Source records

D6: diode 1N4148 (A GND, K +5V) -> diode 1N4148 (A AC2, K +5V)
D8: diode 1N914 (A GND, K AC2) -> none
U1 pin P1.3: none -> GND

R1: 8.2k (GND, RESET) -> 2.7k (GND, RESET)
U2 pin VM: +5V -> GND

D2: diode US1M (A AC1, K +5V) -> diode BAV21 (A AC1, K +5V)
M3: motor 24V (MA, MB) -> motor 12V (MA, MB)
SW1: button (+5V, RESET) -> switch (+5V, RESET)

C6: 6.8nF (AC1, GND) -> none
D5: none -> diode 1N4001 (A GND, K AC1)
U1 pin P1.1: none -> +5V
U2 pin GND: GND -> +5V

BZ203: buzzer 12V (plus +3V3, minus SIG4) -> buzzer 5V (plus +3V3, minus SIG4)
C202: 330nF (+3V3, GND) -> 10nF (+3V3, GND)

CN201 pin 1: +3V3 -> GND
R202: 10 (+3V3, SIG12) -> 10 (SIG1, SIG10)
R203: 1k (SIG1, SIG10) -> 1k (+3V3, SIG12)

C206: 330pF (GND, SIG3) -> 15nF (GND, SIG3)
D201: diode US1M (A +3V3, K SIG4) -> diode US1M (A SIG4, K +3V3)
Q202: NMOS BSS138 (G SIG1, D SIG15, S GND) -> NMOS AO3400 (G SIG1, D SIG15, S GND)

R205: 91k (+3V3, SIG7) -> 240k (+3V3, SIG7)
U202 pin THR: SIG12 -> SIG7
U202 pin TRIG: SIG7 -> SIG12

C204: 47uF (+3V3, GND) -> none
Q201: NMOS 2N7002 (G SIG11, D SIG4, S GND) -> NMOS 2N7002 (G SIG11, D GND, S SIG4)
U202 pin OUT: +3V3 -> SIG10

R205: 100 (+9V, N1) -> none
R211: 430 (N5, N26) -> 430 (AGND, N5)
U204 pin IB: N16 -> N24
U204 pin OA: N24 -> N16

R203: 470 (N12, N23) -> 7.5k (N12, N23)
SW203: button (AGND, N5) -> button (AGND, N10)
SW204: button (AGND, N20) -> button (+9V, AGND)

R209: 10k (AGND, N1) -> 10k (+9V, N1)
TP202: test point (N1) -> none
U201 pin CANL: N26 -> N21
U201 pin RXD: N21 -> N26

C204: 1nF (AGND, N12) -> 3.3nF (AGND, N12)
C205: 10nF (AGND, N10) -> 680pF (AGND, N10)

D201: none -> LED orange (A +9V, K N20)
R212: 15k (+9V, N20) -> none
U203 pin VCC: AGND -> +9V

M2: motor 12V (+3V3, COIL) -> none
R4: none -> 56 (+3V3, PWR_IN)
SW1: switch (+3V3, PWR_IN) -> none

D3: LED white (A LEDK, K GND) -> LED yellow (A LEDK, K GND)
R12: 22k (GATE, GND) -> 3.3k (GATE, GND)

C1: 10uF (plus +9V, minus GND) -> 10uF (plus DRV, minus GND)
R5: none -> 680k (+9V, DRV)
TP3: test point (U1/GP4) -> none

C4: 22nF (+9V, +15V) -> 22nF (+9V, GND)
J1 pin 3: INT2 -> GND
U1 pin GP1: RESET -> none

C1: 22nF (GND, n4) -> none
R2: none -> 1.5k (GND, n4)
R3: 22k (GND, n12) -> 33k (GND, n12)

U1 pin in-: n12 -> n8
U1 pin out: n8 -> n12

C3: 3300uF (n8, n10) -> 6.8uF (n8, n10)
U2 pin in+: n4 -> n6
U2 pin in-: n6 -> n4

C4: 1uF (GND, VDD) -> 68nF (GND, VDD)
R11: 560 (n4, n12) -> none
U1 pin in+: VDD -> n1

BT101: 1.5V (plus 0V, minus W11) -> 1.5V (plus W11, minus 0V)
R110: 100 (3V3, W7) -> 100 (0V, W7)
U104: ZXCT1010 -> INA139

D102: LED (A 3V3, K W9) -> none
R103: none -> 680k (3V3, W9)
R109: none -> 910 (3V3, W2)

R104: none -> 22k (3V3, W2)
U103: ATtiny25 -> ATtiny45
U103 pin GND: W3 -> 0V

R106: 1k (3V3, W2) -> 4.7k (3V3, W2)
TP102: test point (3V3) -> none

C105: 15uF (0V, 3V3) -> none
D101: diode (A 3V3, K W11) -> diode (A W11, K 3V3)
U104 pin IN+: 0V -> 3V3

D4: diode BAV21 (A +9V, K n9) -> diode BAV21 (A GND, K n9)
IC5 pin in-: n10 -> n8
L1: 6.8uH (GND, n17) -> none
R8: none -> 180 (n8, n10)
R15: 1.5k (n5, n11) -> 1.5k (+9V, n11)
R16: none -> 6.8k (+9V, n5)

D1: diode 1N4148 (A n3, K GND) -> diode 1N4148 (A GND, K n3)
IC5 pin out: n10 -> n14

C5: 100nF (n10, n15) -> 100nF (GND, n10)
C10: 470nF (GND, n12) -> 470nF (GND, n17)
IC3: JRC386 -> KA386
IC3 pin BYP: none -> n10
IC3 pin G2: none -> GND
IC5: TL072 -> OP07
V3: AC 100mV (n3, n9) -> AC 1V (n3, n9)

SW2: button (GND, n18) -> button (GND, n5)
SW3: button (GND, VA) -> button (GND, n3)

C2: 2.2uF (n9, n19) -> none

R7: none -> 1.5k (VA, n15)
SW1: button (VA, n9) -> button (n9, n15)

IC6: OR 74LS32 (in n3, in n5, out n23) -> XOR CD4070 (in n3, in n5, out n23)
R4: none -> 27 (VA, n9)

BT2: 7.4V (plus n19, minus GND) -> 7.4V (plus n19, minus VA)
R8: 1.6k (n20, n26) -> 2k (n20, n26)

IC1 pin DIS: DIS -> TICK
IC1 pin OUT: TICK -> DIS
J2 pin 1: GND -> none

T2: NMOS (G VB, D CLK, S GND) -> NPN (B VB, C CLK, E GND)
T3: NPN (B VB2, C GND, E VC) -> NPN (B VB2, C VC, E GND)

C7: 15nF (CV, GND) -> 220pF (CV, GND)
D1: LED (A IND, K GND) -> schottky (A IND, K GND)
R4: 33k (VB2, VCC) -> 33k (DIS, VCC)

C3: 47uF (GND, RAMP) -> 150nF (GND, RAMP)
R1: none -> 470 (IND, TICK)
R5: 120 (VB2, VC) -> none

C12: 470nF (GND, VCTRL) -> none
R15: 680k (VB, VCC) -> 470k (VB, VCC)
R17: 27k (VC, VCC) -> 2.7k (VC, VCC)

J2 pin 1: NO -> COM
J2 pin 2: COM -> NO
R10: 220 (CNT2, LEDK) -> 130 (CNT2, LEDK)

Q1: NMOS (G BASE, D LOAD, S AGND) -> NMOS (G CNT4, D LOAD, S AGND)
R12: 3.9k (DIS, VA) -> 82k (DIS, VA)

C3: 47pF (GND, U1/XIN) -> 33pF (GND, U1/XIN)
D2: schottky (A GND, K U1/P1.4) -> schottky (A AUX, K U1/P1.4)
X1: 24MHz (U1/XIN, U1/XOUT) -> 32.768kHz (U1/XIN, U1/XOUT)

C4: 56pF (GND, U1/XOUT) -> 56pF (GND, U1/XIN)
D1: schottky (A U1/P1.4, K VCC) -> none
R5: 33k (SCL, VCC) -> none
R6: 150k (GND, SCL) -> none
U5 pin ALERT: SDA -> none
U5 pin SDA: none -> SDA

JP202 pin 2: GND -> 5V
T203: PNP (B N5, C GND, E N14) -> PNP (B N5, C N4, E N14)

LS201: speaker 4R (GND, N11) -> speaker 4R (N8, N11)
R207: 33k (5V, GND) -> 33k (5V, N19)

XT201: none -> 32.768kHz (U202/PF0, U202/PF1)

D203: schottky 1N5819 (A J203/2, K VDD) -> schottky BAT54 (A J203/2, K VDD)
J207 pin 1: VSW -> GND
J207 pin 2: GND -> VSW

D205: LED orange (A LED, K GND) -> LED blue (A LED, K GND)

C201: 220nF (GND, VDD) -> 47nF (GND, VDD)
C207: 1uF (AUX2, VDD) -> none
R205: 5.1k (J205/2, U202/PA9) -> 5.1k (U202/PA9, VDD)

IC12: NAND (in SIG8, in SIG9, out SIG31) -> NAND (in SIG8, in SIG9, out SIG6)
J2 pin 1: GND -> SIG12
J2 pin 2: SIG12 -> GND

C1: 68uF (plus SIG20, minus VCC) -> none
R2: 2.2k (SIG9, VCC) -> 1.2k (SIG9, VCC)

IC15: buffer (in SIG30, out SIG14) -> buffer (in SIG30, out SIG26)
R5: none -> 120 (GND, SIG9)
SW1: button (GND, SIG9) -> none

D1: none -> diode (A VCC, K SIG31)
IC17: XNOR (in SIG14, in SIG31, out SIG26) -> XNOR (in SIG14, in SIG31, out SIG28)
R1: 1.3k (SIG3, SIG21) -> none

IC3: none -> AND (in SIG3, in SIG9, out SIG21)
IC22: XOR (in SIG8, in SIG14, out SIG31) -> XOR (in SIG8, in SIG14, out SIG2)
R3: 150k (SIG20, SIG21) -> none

Exercise objective: Your answer should be the lines above from the one containing "M3: motor 24V (MA, MB) -> motor 12V (MA, MB)" through the one containing "Q201: NMOS 2N7002", copied exactly and with both ends kept.

Solved exercise:
M3: motor 24V (MA, MB) -> motor 12V (MA, MB)
SW1: button (+5V, RESET) -> switch (+5V, RESET)

C6: 6.8nF (AC1, GND) -> none
D5: none -> diode 1N4001 (A GND, K AC1)
U1 pin P1.1: none -> +5V
U2 pin GND: GND -> +5V

BZ203: buzzer 12V (plus +3V3, minus SIG4) -> buzzer 5V (plus +3V3, minus SIG4)
C202: 330nF (+3V3, GND) -> 10nF (+3V3, GND)

CN201 pin 1: +3V3 -> GND
R202: 10 (+3V3, SIG12) -> 10 (SIG1, SIG10)
R203: 1k (SIG1, SIG10) -> 1k (+3V3, SIG12)

C206: 330pF (GND, SIG3) -> 15nF (GND, SIG3)
D201: diode US1M (A +3V3, K SIG4) -> diode US1M (A SIG4, K +3V3)
Q202: NMOS BSS138 (G SIG1, D SIG15, S GND) -> NMOS AO3400 (G SIG1, D SIG15, S GND)

R205: 91k (+3V3, SIG7) -> 240k (+3V3, SIG7)
U202 pin THR: SIG12 -> SIG7
U202 pin TRIG: SIG7 -> SIG12

C204: 47uF (+3V3, GND) -> none
Q201: NMOS 2N7002 (G SIG11, D SIG4, S GND) -> NMOS 2N7002 (G SIG11, D GND, S SIG4)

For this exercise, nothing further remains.